Record set ->
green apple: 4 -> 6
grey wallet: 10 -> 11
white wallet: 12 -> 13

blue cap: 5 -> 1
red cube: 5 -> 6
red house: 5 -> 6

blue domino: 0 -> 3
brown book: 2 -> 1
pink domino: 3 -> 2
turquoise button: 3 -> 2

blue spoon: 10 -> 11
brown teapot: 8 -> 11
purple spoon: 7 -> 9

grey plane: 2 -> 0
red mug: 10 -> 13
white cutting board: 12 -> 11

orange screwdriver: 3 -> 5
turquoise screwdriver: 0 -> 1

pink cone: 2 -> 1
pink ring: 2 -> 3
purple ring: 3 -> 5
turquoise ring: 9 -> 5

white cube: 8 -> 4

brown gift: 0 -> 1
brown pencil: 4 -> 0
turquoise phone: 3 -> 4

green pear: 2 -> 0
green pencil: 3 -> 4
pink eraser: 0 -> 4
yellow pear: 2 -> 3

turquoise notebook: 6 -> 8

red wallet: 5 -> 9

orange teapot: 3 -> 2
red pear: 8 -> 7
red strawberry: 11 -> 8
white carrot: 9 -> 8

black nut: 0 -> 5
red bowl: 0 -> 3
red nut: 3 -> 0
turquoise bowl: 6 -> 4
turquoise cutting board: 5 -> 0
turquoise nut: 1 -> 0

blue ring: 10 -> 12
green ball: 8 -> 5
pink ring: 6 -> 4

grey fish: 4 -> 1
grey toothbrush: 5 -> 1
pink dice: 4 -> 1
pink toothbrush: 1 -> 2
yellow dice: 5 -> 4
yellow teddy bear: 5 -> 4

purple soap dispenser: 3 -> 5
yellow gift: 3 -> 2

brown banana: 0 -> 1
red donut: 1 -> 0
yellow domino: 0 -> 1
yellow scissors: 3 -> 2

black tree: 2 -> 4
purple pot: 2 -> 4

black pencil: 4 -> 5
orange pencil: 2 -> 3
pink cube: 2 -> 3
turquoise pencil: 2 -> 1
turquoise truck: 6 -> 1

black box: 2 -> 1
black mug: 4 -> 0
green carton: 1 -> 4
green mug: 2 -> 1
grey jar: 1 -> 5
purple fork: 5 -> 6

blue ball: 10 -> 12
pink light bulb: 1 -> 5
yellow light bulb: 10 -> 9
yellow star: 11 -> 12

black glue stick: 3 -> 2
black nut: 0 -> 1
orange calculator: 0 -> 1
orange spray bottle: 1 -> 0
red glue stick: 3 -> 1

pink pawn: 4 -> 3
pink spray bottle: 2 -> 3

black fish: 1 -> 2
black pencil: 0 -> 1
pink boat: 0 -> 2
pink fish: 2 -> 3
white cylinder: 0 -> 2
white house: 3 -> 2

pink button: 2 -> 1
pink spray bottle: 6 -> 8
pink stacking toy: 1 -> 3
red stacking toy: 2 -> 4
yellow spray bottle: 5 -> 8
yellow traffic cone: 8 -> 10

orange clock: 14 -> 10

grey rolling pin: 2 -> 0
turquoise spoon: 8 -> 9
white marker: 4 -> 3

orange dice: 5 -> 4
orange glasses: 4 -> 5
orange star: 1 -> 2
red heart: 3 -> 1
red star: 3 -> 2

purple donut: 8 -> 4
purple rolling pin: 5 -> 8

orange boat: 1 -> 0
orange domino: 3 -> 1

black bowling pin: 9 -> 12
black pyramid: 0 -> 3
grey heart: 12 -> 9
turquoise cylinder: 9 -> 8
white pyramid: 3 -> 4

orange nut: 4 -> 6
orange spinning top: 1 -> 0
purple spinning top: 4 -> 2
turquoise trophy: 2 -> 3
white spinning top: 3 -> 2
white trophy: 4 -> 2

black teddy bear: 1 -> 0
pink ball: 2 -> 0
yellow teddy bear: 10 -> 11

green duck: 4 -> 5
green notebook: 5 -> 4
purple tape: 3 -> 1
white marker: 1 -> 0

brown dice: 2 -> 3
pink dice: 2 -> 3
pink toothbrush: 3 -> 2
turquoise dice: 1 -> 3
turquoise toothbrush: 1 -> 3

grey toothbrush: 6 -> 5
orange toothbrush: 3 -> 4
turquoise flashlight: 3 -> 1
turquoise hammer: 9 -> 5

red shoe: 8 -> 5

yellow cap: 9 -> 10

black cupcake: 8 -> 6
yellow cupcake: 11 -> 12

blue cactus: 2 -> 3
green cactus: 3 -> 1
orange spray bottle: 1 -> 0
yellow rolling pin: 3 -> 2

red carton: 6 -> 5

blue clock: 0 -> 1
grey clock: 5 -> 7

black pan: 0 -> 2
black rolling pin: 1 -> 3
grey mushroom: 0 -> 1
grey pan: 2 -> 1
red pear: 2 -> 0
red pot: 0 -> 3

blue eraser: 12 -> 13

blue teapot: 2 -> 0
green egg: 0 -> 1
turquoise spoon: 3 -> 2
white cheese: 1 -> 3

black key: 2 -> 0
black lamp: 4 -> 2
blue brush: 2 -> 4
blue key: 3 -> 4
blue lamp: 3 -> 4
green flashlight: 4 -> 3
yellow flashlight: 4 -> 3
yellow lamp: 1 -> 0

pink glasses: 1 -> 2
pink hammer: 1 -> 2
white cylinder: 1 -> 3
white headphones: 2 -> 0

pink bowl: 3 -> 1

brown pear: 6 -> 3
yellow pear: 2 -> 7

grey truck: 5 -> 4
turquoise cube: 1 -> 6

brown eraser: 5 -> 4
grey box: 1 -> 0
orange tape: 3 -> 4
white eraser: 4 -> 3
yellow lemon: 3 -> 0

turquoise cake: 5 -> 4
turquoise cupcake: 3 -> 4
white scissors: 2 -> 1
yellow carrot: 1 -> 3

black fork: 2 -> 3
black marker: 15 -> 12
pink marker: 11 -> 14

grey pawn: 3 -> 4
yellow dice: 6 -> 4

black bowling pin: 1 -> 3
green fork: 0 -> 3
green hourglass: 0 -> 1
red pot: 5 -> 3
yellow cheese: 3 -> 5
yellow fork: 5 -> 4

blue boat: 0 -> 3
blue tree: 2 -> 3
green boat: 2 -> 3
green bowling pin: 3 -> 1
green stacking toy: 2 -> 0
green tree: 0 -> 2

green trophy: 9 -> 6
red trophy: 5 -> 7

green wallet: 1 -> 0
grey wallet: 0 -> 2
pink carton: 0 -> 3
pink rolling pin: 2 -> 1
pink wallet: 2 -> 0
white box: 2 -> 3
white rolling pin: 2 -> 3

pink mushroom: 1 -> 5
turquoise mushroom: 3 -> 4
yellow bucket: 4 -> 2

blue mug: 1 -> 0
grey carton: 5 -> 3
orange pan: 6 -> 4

Problem description -> Return the entries in full. Do not alter them.

Exercise answer ->
green apple: 4 -> 6
grey wallet: 10 -> 11
white wallet: 12 -> 13

blue cap: 5 -> 1
red cube: 5 -> 6
red house: 5 -> 6

blue domino: 0 -> 3
brown book: 2 -> 1
pink domino: 3 -> 2
turquoise button: 3 -> 2

blue spoon: 10 -> 11
brown teapot: 8 -> 11
purple spoon: 7 -> 9

grey plane: 2 -> 0
red mug: 10 -> 13
white cutting board: 12 -> 11

orange screwdriver: 3 -> 5
turquoise screwdriver: 0 -> 1

pink cone: 2 -> 1
pink ring: 2 -> 3
purple ring: 3 -> 5
turquoise ring: 9 -> 5

white cube: 8 -> 4

brown gift: 0 -> 1
brown pencil: 4 -> 0
turquoise phone: 3 -> 4

green pear: 2 -> 0
green pencil: 3 -> 4
pink eraser: 0 -> 4
yellow pear: 2 -> 3

turquoise notebook: 6 -> 8

red wallet: 5 -> 9

orange teapot: 3 -> 2
red pear: 8 -> 7
red strawberry: 11 -> 8
white carrot: 9 -> 8

black nut: 0 -> 5
red bowl: 0 -> 3
red nut: 3 -> 0
turquoise bowl: 6 -> 4
turquoise cutting board: 5 -> 0
turquoise nut: 1 -> 0

blue ring: 10 -> 12
green ball: 8 -> 5
pink ring: 6 -> 4

grey fish: 4 -> 1
grey toothbrush: 5 -> 1
pink dice: 4 -> 1
pink toothbrush: 1 -> 2
yellow dice: 5 -> 4
yellow teddy bear: 5 -> 4

purple soap dispenser: 3 -> 5
yellow gift: 3 -> 2

brown banana: 0 -> 1
red donut: 1 -> 0
yellow domino: 0 -> 1
yellow scissors: 3 -> 2

black tree: 2 -> 4
purple pot: 2 -> 4

black pencil: 4 -> 5
orange pencil: 2 -> 3
pink cube: 2 -> 3
turquoise pencil: 2 -> 1
turquoise truck: 6 -> 1

black box: 2 -> 1
black mug: 4 -> 0
green carton: 1 -> 4
green mug: 2 -> 1
grey jar: 1 -> 5
purple fork: 5 -> 6

blue ball: 10 -> 12
pink light bulb: 1 -> 5
yellow light bulb: 10 -> 9
yellow star: 11 -> 12

black glue stick: 3 -> 2
black nut: 0 -> 1
orange calculator: 0 -> 1
orange spray bottle: 1 -> 0
red glue stick: 3 -> 1

pink pawn: 4 -> 3
pink spray bottle: 2 -> 3

black fish: 1 -> 2
black pencil: 0 -> 1
pink boat: 0 -> 2
pink fish: 2 -> 3
white cylinder: 0 -> 2
white house: 3 -> 2

pink button: 2 -> 1
pink spray bottle: 6 -> 8
pink stacking toy: 1 -> 3
red stacking toy: 2 -> 4
yellow spray bottle: 5 -> 8
yellow traffic cone: 8 -> 10

orange clock: 14 -> 10

grey rolling pin: 2 -> 0
turquoise spoon: 8 -> 9
white marker: 4 -> 3

orange dice: 5 -> 4
orange glasses: 4 -> 5
orange star: 1 -> 2
red heart: 3 -> 1
red star: 3 -> 2

purple donut: 8 -> 4
purple rolling pin: 5 -> 8

orange boat: 1 -> 0
orange domino: 3 -> 1

black bowling pin: 9 -> 12
black pyramid: 0 -> 3
grey heart: 12 -> 9
turquoise cylinder: 9 -> 8
white pyramid: 3 -> 4

orange nut: 4 -> 6
orange spinning top: 1 -> 0
purple spinning top: 4 -> 2
turquoise trophy: 2 -> 3
white spinning top: 3 -> 2
white trophy: 4 -> 2

black teddy bear: 1 -> 0
pink ball: 2 -> 0
yellow teddy bear: 10 -> 11

green duck: 4 -> 5
green notebook: 5 -> 4
purple tape: 3 -> 1
white marker: 1 -> 0

brown dice: 2 -> 3
pink dice: 2 -> 3
pink toothbrush: 3 -> 2
turquoise dice: 1 -> 3
turquoise toothbrush: 1 -> 3

grey toothbrush: 6 -> 5
orange toothbrush: 3 -> 4
turquoise flashlight: 3 -> 1
turquoise hammer: 9 -> 5

red shoe: 8 -> 5

yellow cap: 9 -> 10

black cupcake: 8 -> 6
yellow cupcake: 11 -> 12

blue cactus: 2 -> 3
green cactus: 3 -> 1
orange spray bottle: 1 -> 0
yellow rolling pin: 3 -> 2

red carton: 6 -> 5

blue clock: 0 -> 1
grey clock: 5 -> 7

black pan: 0 -> 2
black rolling pin: 1 -> 3
grey mushroom: 0 -> 1
grey pan: 2 -> 1
red pear: 2 -> 0
red pot: 0 -> 3

blue eraser: 12 -> 13

blue teapot: 2 -> 0
green egg: 0 -> 1
turquoise spoon: 3 -> 2
white cheese: 1 -> 3

black key: 2 -> 0
black lamp: 4 -> 2
blue brush: 2 -> 4
blue key: 3 -> 4
blue lamp: 3 -> 4
green flashlight: 4 -> 3
yellow flashlight: 4 -> 3
yellow lamp: 1 -> 0

pink glasses: 1 -> 2
pink hammer: 1 -> 2
white cylinder: 1 -> 3
white headphones: 2 -> 0

pink bowl: 3 -> 1

brown pear: 6 -> 3
yellow pear: 2 -> 7

grey truck: 5 -> 4
turquoise cube: 1 -> 6

brown eraser: 5 -> 4
grey box: 1 -> 0
orange tape: 3 -> 4
white eraser: 4 -> 3
yellow lemon: 3 -> 0

turquoise cake: 5 -> 4
turquoise cupcake: 3 -> 4
white scissors: 2 -> 1
yellow carrot: 1 -> 3

black fork: 2 -> 3
black marker: 15 -> 12
pink marker: 11 -> 14

grey pawn: 3 -> 4
yellow dice: 6 -> 4

black bowling pin: 1 -> 3
green fork: 0 -> 3
green hourglass: 0 -> 1
red pot: 5 -> 3
yellow cheese: 3 -> 5
yellow fork: 5 -> 4

blue boat: 0 -> 3
blue tree: 2 -> 3
green boat: 2 -> 3
green bowling pin: 3 -> 1
green stacking toy: 2 -> 0
green tree: 0 -> 2

green trophy: 9 -> 6
red trophy: 5 -> 7

green wallet: 1 -> 0
grey wallet: 0 -> 2
pink carton: 0 -> 3
pink rolling pin: 2 -> 1
pink wallet: 2 -> 0
white box: 2 -> 3
white rolling pin: 2 -> 3

pink mushroom: 1 -> 5
turquoise mushroom: 3 -> 4
yellow bucket: 4 -> 2

blue mug: 1 -> 0
grey carton: 5 -> 3
orange pan: 6 -> 4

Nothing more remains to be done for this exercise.